*** Opening of DATASET CONTENT ***

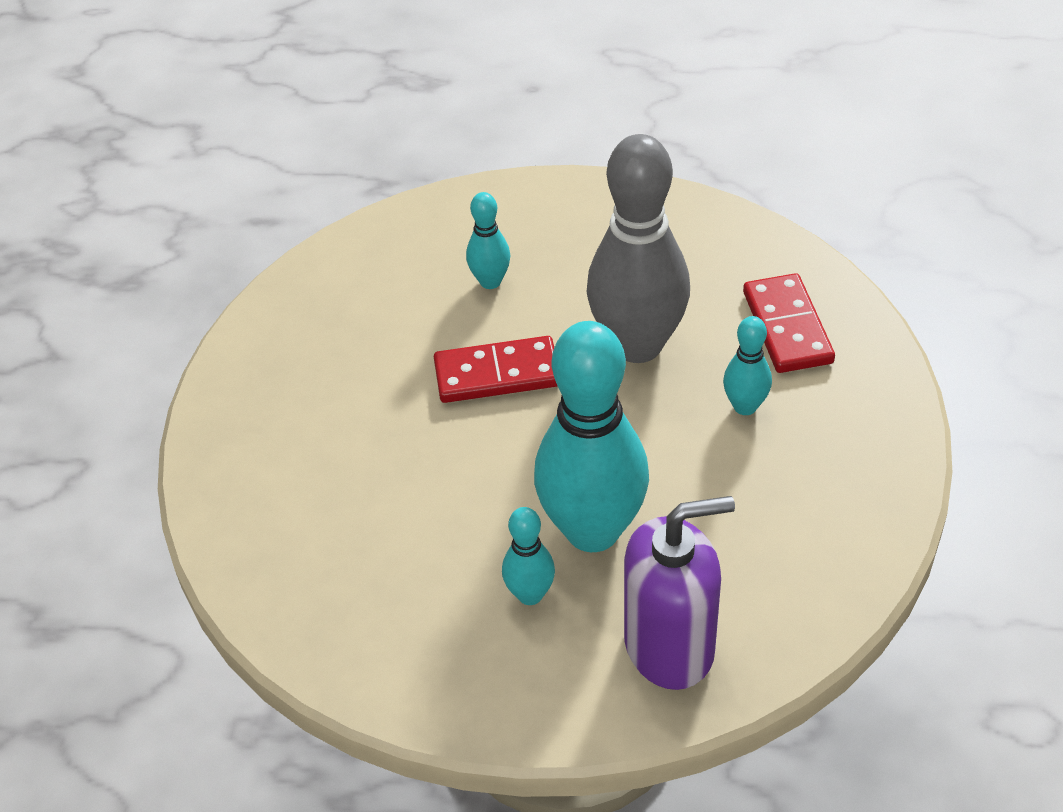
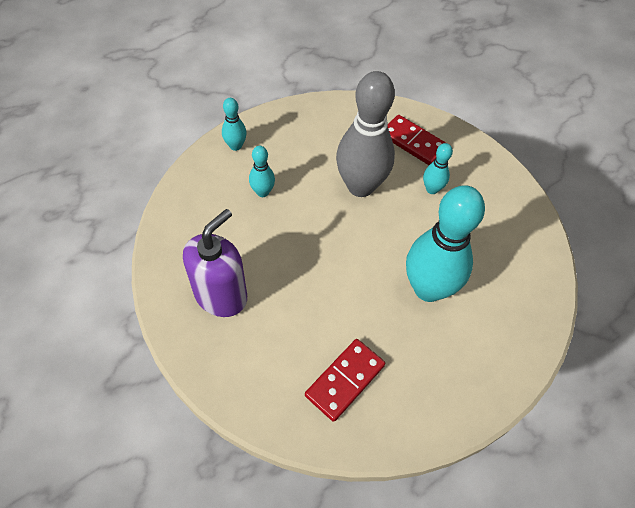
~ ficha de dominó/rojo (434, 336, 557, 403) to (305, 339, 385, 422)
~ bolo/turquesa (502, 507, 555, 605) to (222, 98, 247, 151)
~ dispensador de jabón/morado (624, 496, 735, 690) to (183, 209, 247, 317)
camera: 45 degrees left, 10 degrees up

*** Close of DATASET CONTENT ***

● **WHAT TO DO**
All lines from the one with "98, 247, 151)" to the end of the material above should be copied exactly, both ends included, and nothing else.

● **COMPLETED EXERCISE**
~ bolo/turquesa (502, 507, 555, 605) to (222, 98, 247, 151)
~ dispensador de jabón/morado (624, 496, 735, 690) to (183, 209, 247, 317)
camera: 45 degrees left, 10 degrees up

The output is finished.